*** Opening of STUDY MATERIAL ***

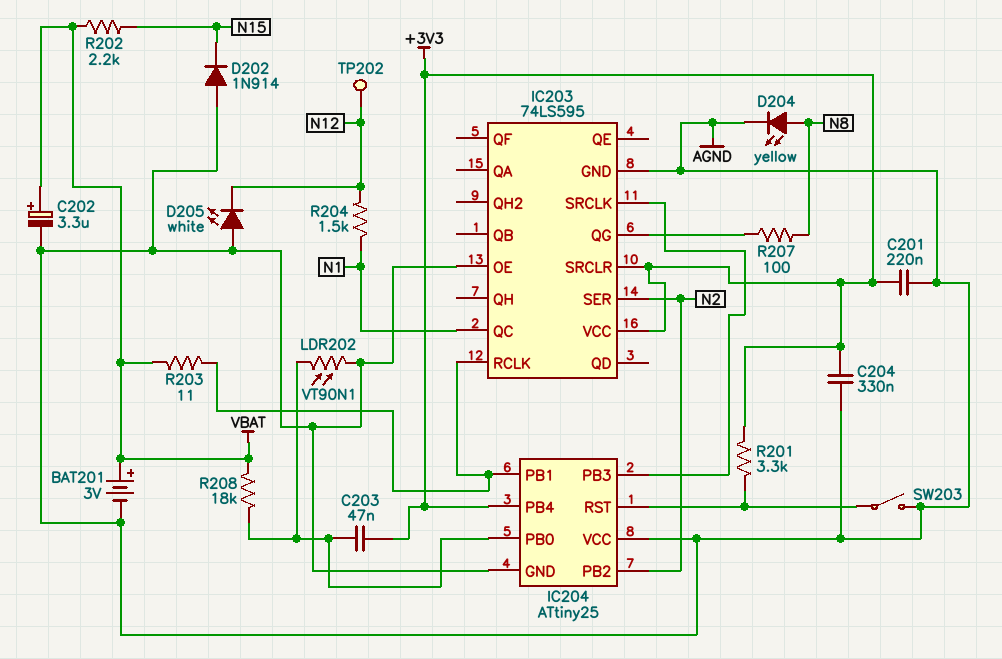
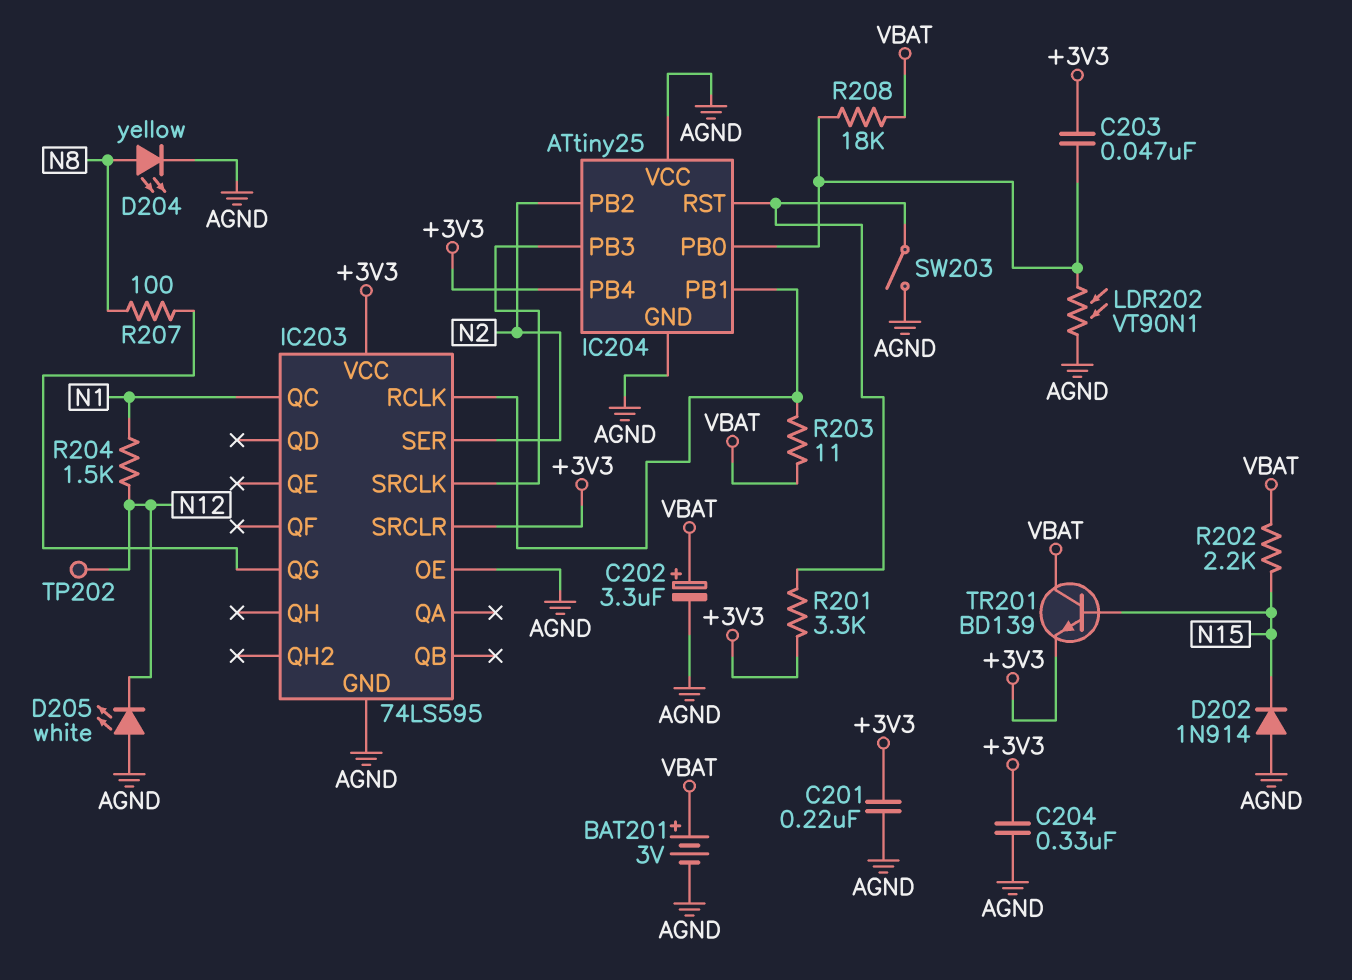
TR201: none -> NPN BD139 (B N15, C VBAT, E +3V3)

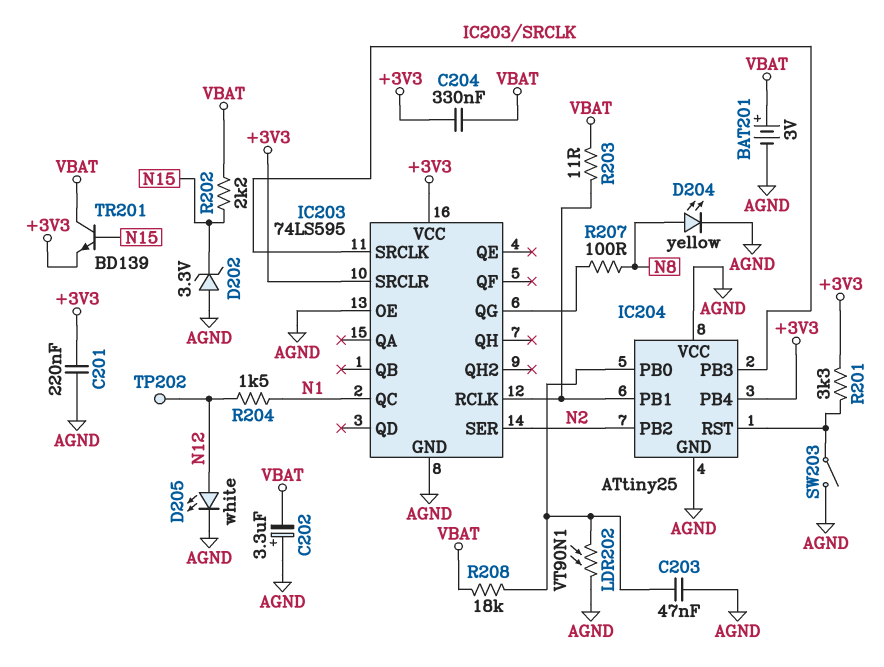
C202: 3.3uF (plus VBAT, minus AGND) -> 3.3uF (plus AGND, minus VBAT)
C203: 47nF (+3V3, IC204/PB0) -> 47nF (AGND, IC204/PB0)
C204: 330nF (+3V3, AGND) -> 330nF (+3V3, VBAT)
D202: diode 1N914 (A AGND, K N15) -> zener 3.3V (A AGND, K N15)
D205: LED white (A AGND, K N12) -> LED white (A N12, K AGND)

*** Close of STUDY MATERIAL ***

REQUIRED ACTION: Output the data above verbatim, pictures excluded.

ANSWER AREA:
TR201: none -> NPN BD139 (B N15, C VBAT, E +3V3)

C202: 3.3uF (plus VBAT, minus AGND) -> 3.3uF (plus AGND, minus VBAT)
C203: 47nF (+3V3, IC204/PB0) -> 47nF (AGND, IC204/PB0)
C204: 330nF (+3V3, AGND) -> 330nF (+3V3, VBAT)
D202: diode 1N914 (A AGND, K N15) -> zener 3.3V (A AGND, K N15)
D205: LED white (A AGND, K N12) -> LED white (A N12, K AGND)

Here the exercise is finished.